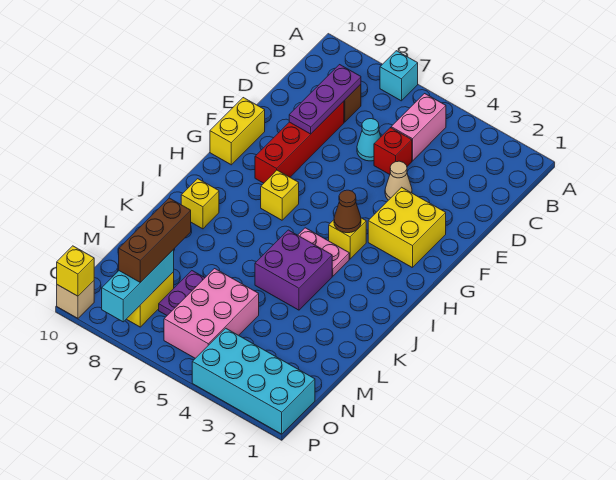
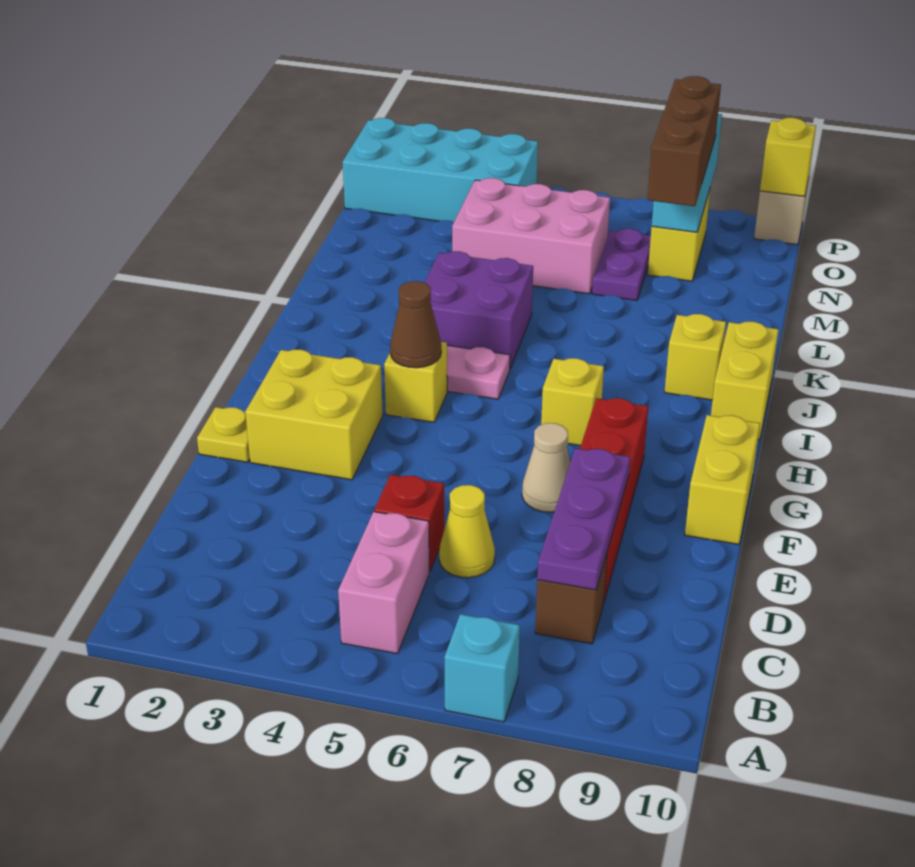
cyan 1x1 cone [357,119,381,161] -> yellow 1x1 cone [439,485,495,578]
tan 1x1 cone [385,161,412,200] -> tan 1x1 cone moved to [522,423,570,512]
none -> yellow 1x1 plate [197,407,250,462]
none -> yellow 1x2 brick [711,322,779,440]
pink 2x3 brick [164,269,259,358] -> pink 2x3 brick turned to [452,178,610,294]

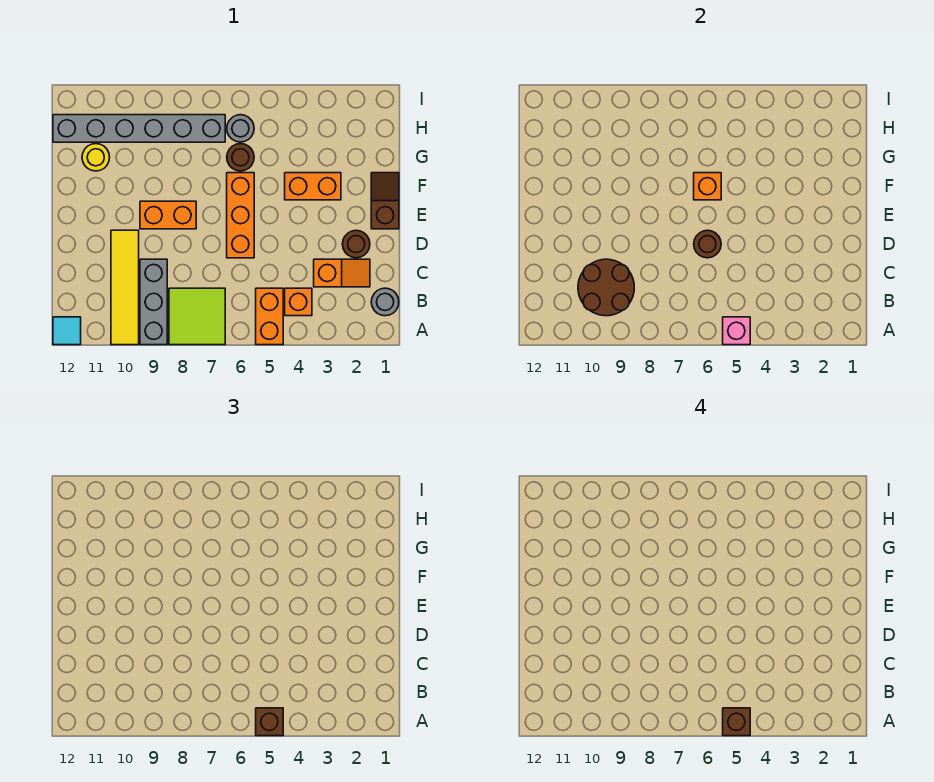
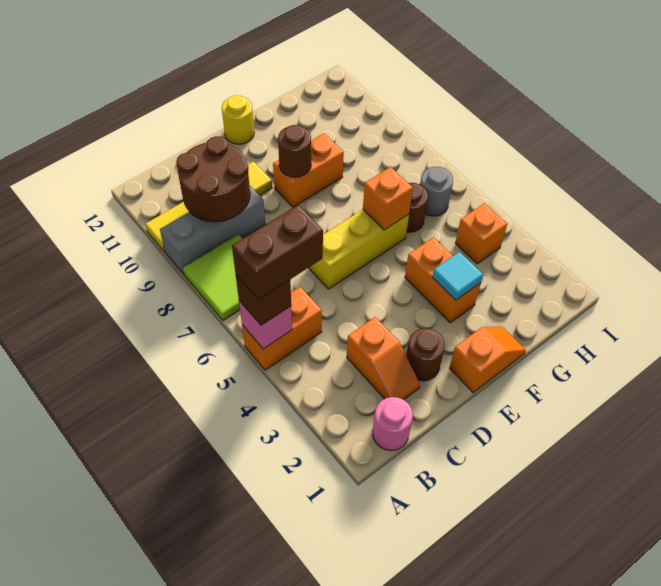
brown 1x1 brick [723,708,750,736] -> brown 1x2 brick [232,205,323,300]
cyan 1x1 tile [53,317,81,345] -> cyan 1x1 tile moved to [432,252,483,300]
grey 1x1 round brick [371,288,399,316] -> pink 1x1 round brick [373,397,413,450]
orange 1x1 brick [285,288,312,316] -> orange 1x1 brick moved to [455,203,507,264]
orange 1x3 brick [227,173,254,258] -> yellow 1x3 brick [309,210,409,289]
brown 1x1 round brick [694,230,721,258] -> brown 1x1 round brick moved to [278,125,311,177]
brown 1x2 slope [371,173,399,229] -> orange 1x2 slope [449,326,526,393]
orange 1x2 brick [140,201,196,229] -> orange 1x2 brick turned to [273,134,344,207]
yellow 1x1 round brick [82,144,110,171] -> yellow 1x1 round brick moved to [222,95,254,144]
grey 1x6 brick [53,115,225,142] -> none

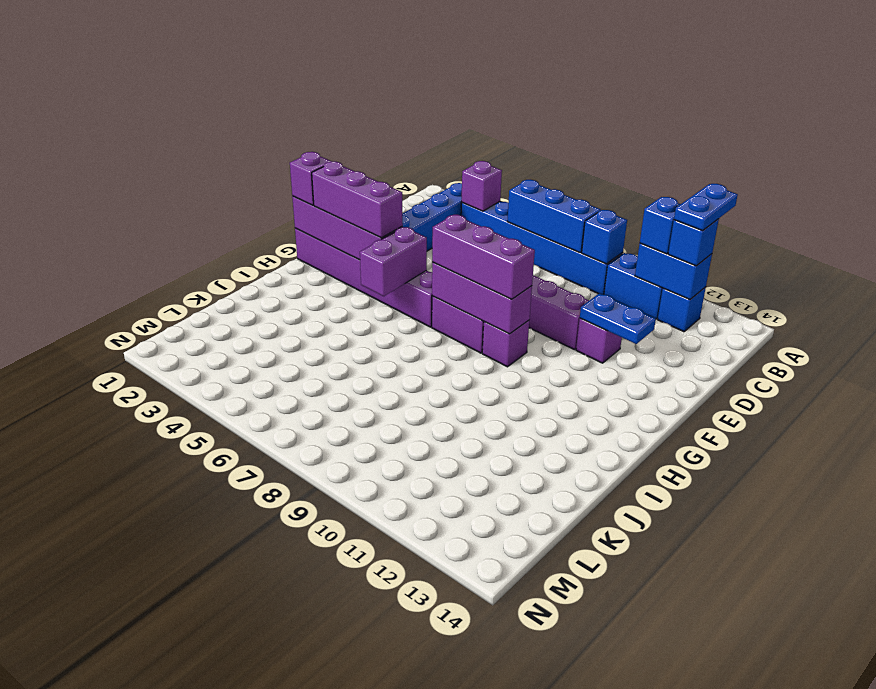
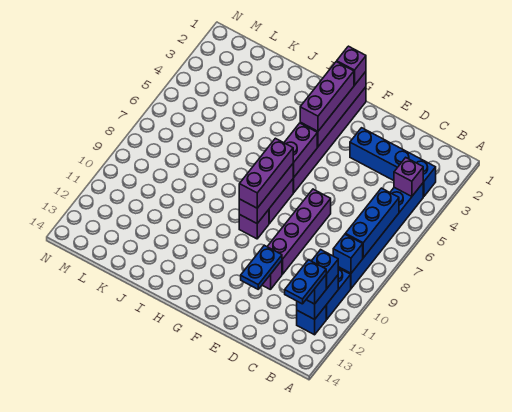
blue 1x2 plate [674,184,738,230] -> blue 1x2 plate turned to [285,260,326,304]
purple 1x2 brick [360,227,427,296] -> purple 1x2 brick turned to [284,123,317,177]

▶ **ACTIVITY**
Repeat the data above exactly, leaving out any pictures it holds.

▶ **SOLUTION FOR THIS TASK**
cyan 1x1 cone [357,119,381,161] -> yellow 1x1 cone [439,485,495,578]
tan 1x1 cone [385,161,412,200] -> tan 1x1 cone moved to [522,423,570,512]
none -> yellow 1x1 plate [197,407,250,462]
none -> yellow 1x2 brick [711,322,779,440]
pink 2x3 brick [164,269,259,358] -> pink 2x3 brick turned to [452,178,610,294]

brown 1x1 brick [723,708,750,736] -> brown 1x2 brick [232,205,323,300]
cyan 1x1 tile [53,317,81,345] -> cyan 1x1 tile moved to [432,252,483,300]
grey 1x1 round brick [371,288,399,316] -> pink 1x1 round brick [373,397,413,450]
orange 1x1 brick [285,288,312,316] -> orange 1x1 brick moved to [455,203,507,264]
orange 1x3 brick [227,173,254,258] -> yellow 1x3 brick [309,210,409,289]
brown 1x1 round brick [694,230,721,258] -> brown 1x1 round brick moved to [278,125,311,177]
brown 1x2 slope [371,173,399,229] -> orange 1x2 slope [449,326,526,393]
orange 1x2 brick [140,201,196,229] -> orange 1x2 brick turned to [273,134,344,207]
yellow 1x1 round brick [82,144,110,171] -> yellow 1x1 round brick moved to [222,95,254,144]
grey 1x6 brick [53,115,225,142] -> none

blue 1x2 plate [674,184,738,230] -> blue 1x2 plate turned to [285,260,326,304]
purple 1x2 brick [360,227,427,296] -> purple 1x2 brick turned to [284,123,317,177]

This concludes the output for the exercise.